_About this task_
Top to bottom, give the entries again exactly as written.

Data extracted from a collection:
- Opening Delimiter -

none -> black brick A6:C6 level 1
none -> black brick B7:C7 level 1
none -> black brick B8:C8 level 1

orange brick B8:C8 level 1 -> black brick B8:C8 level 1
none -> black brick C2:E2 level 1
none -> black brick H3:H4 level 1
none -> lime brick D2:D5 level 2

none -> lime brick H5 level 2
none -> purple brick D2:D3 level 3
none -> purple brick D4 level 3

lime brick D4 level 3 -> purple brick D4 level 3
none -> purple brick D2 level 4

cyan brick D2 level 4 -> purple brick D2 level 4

- Closing Delimiter -

_Exercise answer_
none -> black brick A6:C6 level 1
none -> black brick B7:C7 level 1
none -> black brick B8:C8 level 1

orange brick B8:C8 level 1 -> black brick B8:C8 level 1
none -> black brick C2:E2 level 1
none -> black brick H3:H4 level 1
none -> lime brick D2:D5 level 2

none -> lime brick H5 level 2
none -> purple brick D2:D3 level 3
none -> purple brick D4 level 3

lime brick D4 level 3 -> purple brick D4 level 3
none -> purple brick D2 level 4

cyan brick D2 level 4 -> purple brick D2 level 4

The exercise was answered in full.